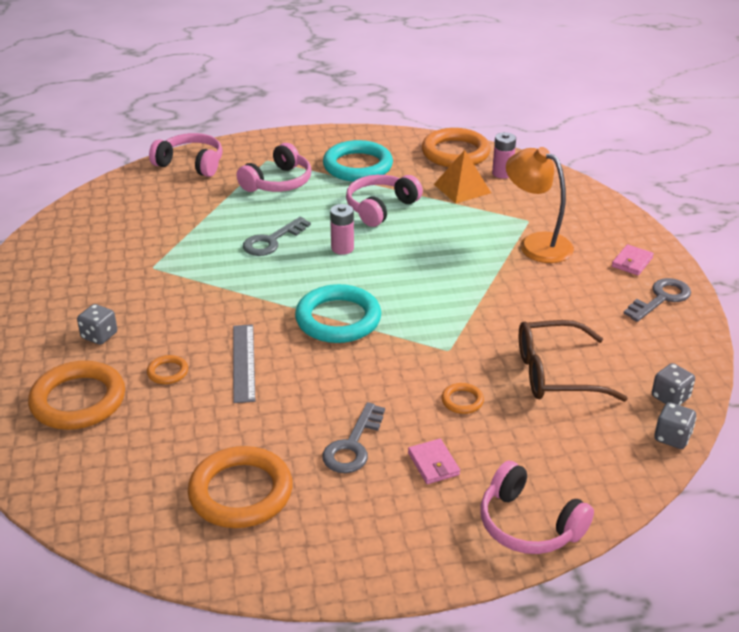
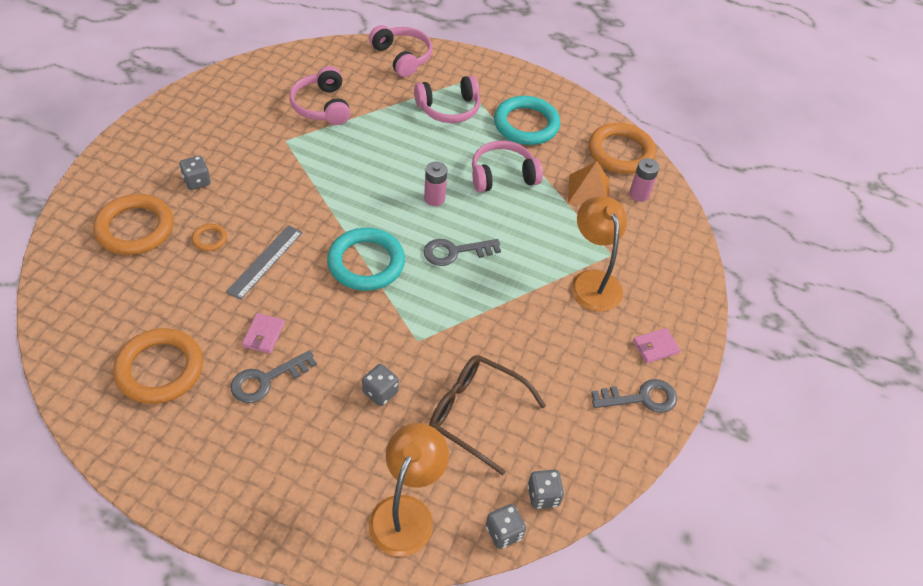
camera: 30 degrees right, 15 degrees up
(272, 241) = (390, 162): grey key -> grey key (455, 252)
(433, 464) = (304, 433): pink wallet -> pink wallet (263, 335)
(462, 401) = (380, 392): orange ring -> grey dice
(528, 524) = (316, 530): pink headphones -> pink headphones (322, 106)
(585, 468) = (406, 512): none -> orange lamp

** PROMPT **
The answer must consist solely of the lines from the first line of the data through the line containing "(528, 524) = (316, 530): pink", inclusive, reproduced exactly and without pictures.

** COMPLETED TASK **
camera: 30 degrees right, 15 degrees up
(272, 241) = (390, 162): grey key -> grey key (455, 252)
(433, 464) = (304, 433): pink wallet -> pink wallet (263, 335)
(462, 401) = (380, 392): orange ring -> grey dice
(528, 524) = (316, 530): pink headphones -> pink headphones (322, 106)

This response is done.